#### [EXERCISE DETAILS]
Only lines that contain the word "VLOAD" are to be returned from the data below.

Change detection data:
----

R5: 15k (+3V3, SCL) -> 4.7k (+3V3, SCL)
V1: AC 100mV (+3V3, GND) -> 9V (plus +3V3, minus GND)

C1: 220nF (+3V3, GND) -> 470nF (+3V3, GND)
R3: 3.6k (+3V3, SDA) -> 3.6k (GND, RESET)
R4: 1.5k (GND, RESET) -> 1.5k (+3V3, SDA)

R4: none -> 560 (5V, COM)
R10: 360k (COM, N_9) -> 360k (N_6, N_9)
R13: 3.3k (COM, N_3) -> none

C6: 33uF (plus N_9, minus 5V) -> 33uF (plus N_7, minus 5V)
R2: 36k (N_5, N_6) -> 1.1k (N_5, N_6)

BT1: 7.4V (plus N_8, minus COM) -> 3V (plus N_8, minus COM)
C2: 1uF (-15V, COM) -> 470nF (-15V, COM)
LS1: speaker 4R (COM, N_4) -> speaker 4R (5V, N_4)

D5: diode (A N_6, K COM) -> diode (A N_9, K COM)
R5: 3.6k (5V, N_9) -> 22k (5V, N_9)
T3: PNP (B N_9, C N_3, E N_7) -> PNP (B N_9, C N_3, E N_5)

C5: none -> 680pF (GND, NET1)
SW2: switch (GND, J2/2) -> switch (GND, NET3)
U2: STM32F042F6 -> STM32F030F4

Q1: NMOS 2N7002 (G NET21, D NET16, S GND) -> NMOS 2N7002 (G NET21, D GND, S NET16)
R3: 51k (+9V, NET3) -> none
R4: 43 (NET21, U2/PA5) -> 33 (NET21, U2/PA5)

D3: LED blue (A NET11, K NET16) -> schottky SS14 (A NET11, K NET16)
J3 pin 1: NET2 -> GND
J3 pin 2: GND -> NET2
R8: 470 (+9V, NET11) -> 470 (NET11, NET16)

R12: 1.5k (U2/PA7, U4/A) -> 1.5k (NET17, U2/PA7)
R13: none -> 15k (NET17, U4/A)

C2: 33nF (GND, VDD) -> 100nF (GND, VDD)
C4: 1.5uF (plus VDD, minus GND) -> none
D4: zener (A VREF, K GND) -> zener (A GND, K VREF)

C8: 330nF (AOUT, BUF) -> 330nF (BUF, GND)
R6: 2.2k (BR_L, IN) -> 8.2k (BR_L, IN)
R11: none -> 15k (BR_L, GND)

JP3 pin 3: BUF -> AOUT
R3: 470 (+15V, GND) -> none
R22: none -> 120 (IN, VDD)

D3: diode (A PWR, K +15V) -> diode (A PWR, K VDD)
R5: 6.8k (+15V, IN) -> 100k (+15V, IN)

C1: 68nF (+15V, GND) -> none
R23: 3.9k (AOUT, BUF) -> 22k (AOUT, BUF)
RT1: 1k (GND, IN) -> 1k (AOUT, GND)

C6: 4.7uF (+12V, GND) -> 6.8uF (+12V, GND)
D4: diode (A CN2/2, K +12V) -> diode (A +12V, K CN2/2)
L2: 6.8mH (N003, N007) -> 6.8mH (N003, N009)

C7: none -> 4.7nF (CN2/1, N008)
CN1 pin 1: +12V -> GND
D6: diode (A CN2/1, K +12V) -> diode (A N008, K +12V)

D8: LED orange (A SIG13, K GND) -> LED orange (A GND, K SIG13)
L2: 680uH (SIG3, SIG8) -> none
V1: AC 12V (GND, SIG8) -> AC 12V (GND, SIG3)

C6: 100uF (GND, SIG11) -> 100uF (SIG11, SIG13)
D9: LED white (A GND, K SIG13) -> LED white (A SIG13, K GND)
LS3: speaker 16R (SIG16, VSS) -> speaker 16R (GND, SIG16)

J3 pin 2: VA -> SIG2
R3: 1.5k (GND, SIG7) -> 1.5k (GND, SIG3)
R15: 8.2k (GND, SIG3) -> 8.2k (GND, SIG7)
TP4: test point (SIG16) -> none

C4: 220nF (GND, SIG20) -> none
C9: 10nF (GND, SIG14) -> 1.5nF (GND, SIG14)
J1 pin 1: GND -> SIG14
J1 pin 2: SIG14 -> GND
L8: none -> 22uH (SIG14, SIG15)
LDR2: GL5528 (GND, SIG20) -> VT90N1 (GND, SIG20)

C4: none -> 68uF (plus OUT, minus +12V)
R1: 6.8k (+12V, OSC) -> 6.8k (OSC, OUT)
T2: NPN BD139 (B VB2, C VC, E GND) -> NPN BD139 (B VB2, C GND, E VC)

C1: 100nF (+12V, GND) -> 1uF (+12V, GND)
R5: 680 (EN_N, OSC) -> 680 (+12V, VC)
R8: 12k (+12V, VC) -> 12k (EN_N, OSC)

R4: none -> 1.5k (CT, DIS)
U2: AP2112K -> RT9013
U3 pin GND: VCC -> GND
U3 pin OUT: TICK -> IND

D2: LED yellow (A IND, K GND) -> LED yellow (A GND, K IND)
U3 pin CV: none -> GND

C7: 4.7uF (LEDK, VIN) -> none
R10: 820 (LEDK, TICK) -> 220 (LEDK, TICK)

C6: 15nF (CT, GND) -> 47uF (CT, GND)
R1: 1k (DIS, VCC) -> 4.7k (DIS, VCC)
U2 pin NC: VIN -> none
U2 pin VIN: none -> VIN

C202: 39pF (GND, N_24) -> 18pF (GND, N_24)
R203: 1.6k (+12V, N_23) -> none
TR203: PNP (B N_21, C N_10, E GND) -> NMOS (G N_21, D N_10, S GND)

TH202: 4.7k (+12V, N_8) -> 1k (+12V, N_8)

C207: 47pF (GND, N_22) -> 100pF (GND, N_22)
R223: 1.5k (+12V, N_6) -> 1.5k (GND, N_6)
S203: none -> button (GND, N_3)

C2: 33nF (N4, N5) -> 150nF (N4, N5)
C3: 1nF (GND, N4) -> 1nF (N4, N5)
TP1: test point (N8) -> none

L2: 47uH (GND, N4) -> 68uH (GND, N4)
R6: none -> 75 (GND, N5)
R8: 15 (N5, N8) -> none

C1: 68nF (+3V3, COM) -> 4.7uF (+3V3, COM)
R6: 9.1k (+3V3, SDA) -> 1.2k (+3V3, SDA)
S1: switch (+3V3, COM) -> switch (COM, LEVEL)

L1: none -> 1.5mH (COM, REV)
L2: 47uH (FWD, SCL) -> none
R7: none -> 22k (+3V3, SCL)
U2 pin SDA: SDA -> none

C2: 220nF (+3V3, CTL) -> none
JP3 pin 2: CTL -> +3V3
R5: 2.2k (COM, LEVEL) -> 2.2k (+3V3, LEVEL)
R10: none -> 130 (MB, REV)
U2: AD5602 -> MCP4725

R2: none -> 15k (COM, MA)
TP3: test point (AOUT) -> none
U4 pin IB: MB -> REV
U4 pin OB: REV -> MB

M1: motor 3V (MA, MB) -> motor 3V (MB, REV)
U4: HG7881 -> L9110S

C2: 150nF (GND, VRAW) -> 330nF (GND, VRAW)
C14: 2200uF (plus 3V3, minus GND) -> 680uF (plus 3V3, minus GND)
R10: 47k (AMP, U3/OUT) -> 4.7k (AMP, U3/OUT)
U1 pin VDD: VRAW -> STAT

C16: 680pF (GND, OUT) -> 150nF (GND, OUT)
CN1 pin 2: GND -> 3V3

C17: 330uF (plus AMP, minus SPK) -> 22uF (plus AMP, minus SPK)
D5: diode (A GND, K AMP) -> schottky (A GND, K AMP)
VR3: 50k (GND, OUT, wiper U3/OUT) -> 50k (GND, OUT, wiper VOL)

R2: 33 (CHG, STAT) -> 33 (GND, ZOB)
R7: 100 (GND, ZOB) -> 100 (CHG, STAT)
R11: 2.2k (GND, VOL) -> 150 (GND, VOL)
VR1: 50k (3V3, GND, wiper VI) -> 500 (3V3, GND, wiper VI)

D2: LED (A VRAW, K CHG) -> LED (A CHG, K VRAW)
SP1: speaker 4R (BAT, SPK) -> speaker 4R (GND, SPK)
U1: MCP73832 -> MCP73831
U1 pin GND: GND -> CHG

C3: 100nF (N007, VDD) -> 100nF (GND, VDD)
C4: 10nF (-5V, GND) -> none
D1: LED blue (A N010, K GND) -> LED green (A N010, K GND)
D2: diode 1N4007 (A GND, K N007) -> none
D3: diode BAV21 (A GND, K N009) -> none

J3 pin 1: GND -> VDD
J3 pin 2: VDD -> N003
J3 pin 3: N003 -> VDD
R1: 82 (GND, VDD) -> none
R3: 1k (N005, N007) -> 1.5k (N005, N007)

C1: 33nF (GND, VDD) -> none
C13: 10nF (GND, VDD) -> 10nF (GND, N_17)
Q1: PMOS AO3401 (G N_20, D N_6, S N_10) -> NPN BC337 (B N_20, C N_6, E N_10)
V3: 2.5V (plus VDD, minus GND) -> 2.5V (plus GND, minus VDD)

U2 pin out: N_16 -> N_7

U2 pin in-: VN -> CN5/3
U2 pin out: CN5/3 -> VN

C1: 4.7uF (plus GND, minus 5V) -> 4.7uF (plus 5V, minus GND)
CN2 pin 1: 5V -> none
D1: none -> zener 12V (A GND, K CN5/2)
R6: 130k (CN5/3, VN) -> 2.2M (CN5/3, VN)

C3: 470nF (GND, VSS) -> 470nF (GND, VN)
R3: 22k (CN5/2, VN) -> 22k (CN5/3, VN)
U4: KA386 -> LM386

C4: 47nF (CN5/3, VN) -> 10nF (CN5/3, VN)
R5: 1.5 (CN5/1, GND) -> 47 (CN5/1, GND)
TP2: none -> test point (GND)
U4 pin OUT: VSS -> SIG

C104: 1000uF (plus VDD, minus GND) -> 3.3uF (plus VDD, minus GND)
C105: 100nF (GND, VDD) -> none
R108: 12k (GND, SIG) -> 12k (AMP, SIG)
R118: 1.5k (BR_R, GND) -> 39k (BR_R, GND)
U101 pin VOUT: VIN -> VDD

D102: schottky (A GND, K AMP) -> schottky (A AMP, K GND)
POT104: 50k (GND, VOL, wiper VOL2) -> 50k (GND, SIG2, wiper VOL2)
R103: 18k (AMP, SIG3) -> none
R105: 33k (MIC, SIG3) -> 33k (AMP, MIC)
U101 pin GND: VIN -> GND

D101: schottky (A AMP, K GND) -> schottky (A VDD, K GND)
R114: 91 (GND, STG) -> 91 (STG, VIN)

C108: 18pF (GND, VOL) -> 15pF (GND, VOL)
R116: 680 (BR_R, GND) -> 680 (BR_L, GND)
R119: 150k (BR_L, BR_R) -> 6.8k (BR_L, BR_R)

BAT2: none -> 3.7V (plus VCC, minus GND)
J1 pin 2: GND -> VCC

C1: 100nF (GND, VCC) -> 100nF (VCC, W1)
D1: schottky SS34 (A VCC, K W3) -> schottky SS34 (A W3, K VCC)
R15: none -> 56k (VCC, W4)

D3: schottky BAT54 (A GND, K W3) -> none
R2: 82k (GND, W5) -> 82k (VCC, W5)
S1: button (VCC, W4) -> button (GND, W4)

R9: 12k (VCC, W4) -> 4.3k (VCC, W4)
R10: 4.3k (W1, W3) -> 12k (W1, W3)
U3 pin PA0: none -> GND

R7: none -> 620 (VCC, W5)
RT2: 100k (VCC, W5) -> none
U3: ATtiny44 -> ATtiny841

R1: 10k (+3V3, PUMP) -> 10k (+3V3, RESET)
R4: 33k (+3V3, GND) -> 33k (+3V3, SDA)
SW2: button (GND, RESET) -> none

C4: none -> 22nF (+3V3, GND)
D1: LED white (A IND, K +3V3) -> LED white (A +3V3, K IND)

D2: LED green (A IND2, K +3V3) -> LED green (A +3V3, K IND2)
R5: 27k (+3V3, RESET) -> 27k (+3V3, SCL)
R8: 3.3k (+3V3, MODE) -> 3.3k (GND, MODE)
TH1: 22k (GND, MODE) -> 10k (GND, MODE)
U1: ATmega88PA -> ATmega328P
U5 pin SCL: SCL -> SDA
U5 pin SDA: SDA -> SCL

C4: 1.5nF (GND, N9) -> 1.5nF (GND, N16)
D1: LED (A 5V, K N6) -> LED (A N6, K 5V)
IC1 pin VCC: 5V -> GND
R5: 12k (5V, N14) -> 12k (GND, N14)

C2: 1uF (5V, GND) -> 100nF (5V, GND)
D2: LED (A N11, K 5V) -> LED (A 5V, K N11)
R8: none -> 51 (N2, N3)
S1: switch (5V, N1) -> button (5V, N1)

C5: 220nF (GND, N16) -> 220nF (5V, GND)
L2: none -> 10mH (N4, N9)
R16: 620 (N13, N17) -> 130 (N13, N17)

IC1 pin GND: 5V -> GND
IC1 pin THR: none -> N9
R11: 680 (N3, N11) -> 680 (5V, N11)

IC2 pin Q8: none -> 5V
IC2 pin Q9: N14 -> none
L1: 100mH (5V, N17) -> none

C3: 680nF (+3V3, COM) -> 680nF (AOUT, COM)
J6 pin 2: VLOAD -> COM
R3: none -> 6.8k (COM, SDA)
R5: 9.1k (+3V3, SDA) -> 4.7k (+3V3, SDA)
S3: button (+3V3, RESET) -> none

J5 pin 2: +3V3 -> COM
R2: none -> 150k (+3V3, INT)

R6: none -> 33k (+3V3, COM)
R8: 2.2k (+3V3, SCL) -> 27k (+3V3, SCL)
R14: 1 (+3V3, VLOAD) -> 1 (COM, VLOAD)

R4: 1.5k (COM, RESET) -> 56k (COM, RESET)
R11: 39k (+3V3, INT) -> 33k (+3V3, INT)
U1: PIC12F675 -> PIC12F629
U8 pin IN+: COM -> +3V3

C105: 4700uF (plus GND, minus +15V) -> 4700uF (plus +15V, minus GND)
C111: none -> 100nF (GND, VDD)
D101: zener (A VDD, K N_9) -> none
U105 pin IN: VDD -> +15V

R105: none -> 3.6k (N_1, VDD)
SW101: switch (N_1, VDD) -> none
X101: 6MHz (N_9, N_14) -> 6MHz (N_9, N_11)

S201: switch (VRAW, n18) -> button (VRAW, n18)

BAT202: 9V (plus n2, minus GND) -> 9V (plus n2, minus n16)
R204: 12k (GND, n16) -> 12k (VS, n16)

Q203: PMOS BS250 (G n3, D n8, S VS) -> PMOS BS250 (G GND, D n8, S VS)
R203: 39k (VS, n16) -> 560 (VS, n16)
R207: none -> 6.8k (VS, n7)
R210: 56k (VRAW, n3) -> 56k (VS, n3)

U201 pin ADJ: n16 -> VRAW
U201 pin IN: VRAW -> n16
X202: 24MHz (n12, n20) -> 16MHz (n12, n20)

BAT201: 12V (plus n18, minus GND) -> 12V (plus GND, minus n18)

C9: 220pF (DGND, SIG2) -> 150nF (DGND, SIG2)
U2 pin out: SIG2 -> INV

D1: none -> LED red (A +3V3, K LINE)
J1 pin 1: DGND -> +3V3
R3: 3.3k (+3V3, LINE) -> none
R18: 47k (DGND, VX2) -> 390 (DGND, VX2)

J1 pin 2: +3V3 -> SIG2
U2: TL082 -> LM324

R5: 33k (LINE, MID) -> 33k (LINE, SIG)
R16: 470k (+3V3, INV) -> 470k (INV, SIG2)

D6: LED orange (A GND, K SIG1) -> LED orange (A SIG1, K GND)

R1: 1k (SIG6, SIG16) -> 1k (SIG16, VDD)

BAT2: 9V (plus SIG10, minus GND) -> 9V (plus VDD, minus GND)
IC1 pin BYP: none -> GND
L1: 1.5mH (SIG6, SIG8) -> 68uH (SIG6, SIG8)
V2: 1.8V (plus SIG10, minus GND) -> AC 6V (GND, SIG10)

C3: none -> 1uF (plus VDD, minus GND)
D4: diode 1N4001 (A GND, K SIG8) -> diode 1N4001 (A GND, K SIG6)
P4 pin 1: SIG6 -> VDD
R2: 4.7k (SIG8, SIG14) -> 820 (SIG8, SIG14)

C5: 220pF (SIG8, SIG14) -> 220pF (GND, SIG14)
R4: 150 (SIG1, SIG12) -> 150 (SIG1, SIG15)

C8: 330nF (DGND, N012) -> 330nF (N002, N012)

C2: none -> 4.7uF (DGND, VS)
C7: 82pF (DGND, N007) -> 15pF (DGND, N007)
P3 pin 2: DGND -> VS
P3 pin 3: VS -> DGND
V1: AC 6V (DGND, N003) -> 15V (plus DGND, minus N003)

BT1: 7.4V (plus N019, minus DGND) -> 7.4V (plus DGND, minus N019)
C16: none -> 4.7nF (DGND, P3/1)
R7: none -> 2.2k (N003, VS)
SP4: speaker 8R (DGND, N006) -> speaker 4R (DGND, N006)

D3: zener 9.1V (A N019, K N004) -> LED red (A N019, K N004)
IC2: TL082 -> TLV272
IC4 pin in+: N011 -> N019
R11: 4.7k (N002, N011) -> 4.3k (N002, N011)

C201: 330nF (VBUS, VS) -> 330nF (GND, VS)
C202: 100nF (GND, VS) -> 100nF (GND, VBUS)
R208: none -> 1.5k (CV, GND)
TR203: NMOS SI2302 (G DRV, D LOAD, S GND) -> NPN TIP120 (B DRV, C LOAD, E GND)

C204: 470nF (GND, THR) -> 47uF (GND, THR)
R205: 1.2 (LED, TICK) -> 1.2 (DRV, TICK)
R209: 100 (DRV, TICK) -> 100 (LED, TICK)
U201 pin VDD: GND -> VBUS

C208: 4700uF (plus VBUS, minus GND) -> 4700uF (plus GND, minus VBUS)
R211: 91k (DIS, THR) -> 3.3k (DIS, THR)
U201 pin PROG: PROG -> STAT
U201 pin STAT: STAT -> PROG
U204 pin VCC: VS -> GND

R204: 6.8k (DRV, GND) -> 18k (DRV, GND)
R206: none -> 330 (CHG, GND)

----

#### [WORKED SOLUTION]
J6 pin 2: VLOAD -> COM
R14: 1 (+3V3, VLOAD) -> 1 (COM, VLOAD)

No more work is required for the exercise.